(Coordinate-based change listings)
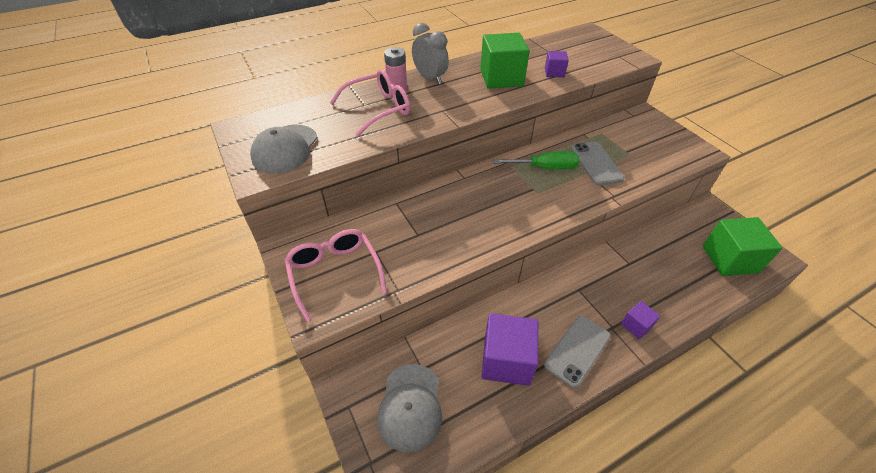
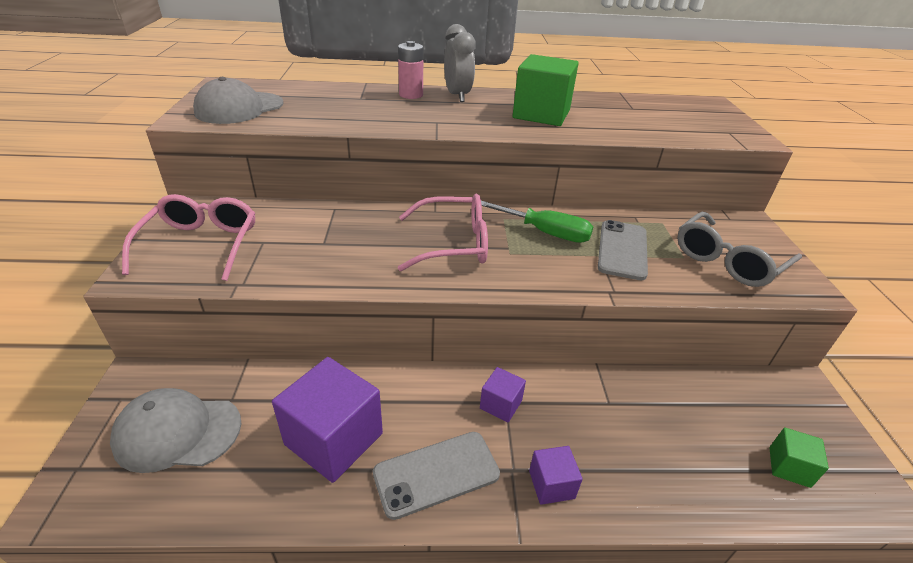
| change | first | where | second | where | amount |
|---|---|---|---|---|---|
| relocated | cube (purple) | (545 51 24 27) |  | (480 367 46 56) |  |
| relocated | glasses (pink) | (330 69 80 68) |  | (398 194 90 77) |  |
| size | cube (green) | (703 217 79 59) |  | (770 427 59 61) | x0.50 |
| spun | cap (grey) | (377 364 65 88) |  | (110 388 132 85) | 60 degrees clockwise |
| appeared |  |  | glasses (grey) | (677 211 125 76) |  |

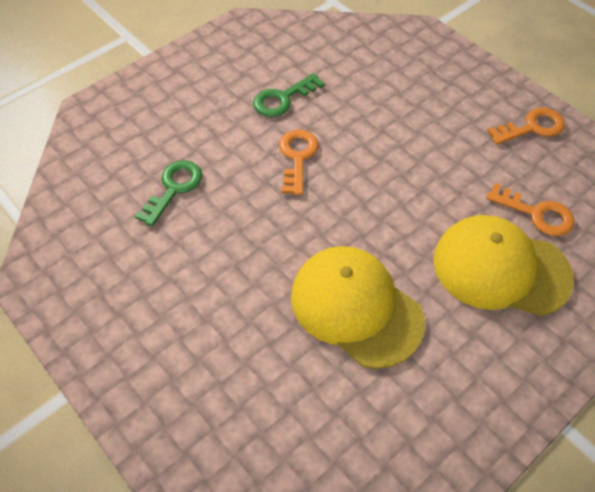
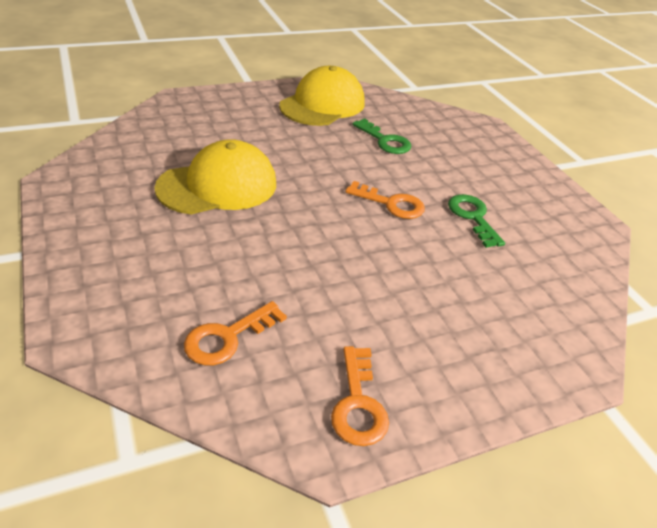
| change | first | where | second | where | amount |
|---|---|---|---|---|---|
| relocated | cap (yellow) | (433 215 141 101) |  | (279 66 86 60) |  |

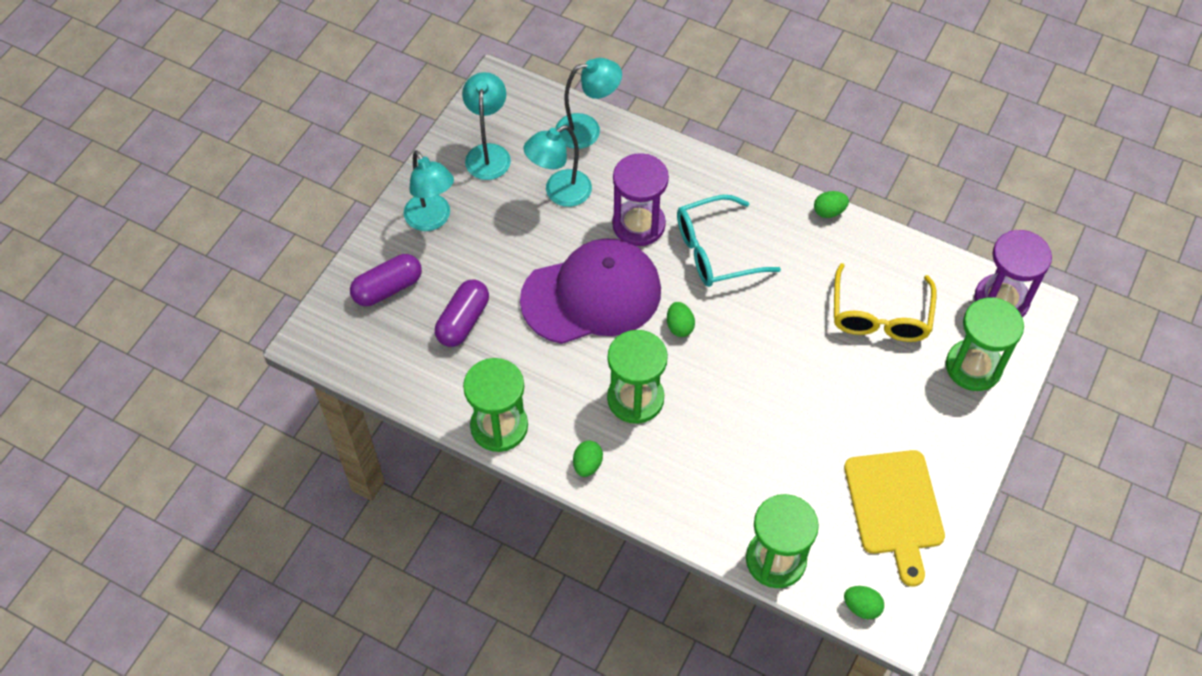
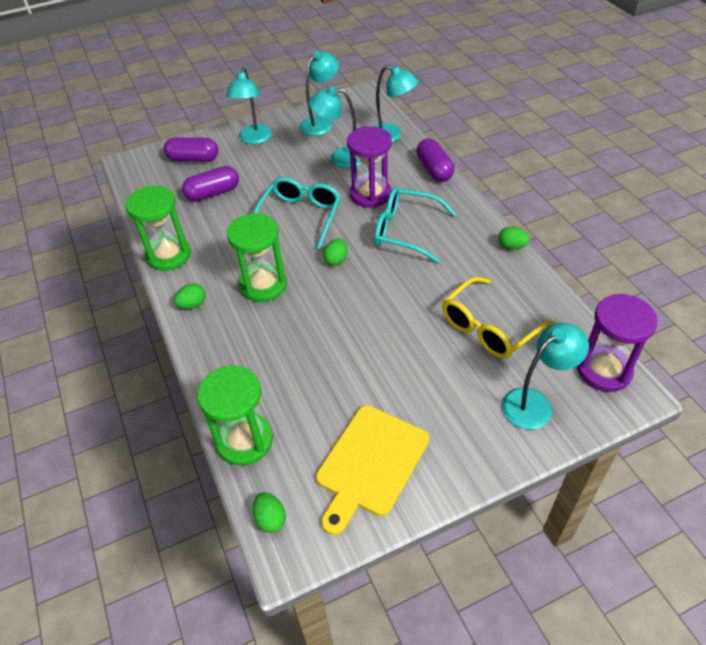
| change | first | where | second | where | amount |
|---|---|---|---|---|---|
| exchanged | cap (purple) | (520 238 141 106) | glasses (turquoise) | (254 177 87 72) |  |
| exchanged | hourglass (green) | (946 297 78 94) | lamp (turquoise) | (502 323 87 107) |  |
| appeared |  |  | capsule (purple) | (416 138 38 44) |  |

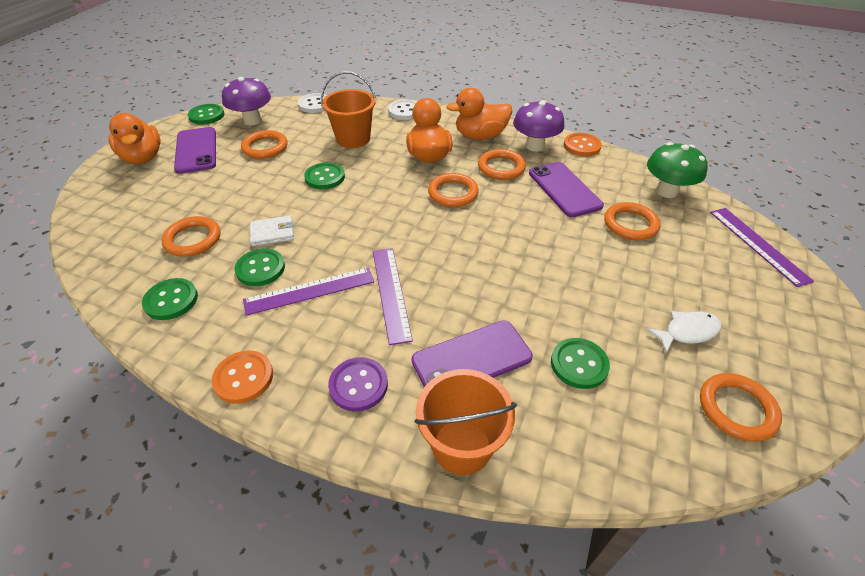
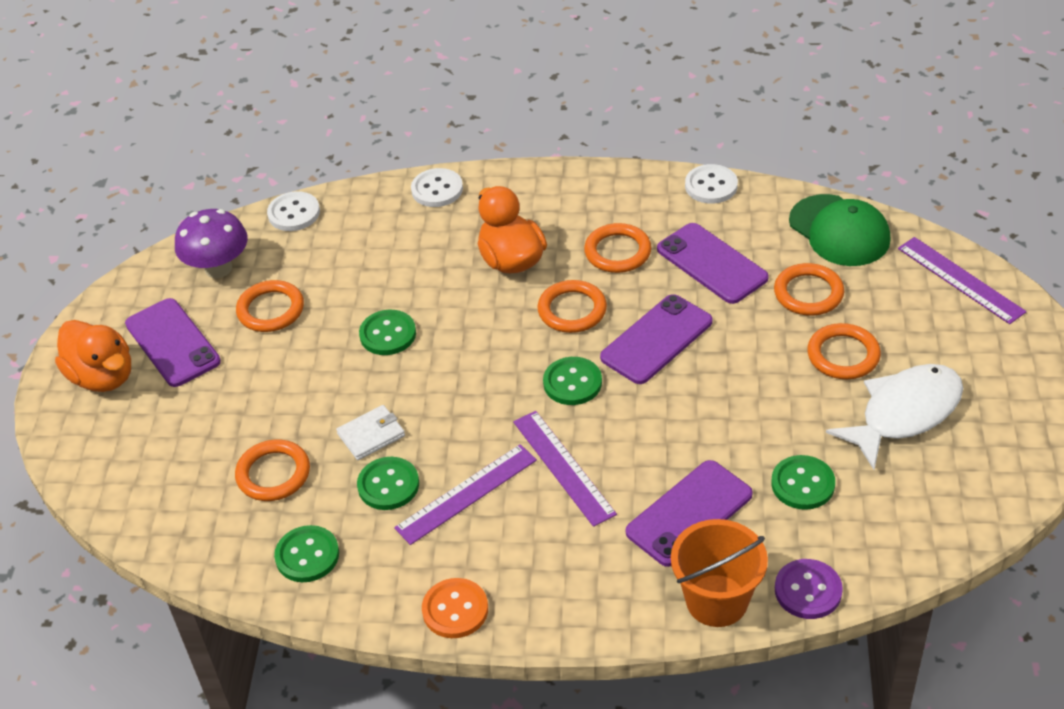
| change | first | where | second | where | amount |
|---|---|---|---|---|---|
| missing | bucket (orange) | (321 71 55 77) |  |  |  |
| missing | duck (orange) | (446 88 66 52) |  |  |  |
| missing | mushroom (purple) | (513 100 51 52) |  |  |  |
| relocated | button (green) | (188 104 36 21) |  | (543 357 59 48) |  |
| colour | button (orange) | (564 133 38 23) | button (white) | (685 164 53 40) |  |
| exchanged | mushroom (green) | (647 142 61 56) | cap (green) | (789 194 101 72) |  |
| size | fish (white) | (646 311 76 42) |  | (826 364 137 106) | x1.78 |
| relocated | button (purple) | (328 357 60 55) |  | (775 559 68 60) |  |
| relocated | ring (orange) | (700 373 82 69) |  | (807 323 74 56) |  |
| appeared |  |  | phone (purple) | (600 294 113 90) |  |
---
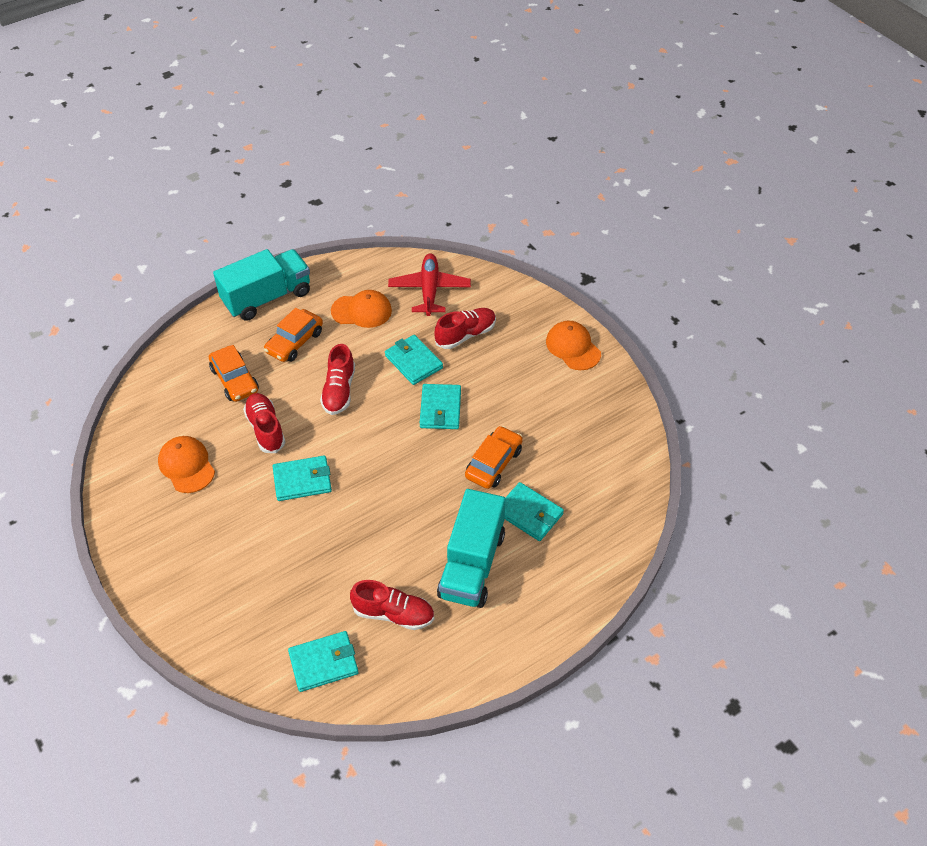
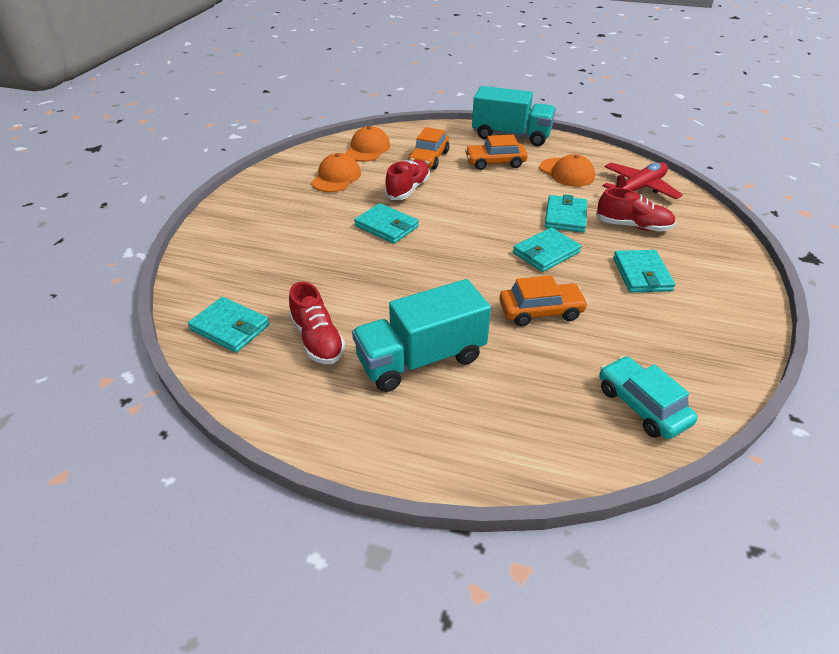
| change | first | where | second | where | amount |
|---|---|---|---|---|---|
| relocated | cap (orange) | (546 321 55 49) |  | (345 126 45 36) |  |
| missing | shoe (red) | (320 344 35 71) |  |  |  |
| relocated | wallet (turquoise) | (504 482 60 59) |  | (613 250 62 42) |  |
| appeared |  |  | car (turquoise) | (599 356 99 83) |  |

> _INSTRUCTIONS FOR THE TASK_: Reproduce only the lines above, starting at the line with "missing | mushroom" and ending at the line with "phone (purple) |", exactly as written.

> _ANSWER AREA_:
| missing | mushroom (purple) | (513 100 51 52) |  |  |  |
| relocated | button (green) | (188 104 36 21) |  | (543 357 59 48) |  |
| colour | button (orange) | (564 133 38 23) | button (white) | (685 164 53 40) |  |
| exchanged | mushroom (green) | (647 142 61 56) | cap (green) | (789 194 101 72) |  |
| size | fish (white) | (646 311 76 42) |  | (826 364 137 106) | x1.78 |
| relocated | button (purple) | (328 357 60 55) |  | (775 559 68 60) |  |
| relocated | ring (orange) | (700 373 82 69) |  | (807 323 74 56) |  |
| appeared |  |  | phone (purple) | (600 294 113 90) |  |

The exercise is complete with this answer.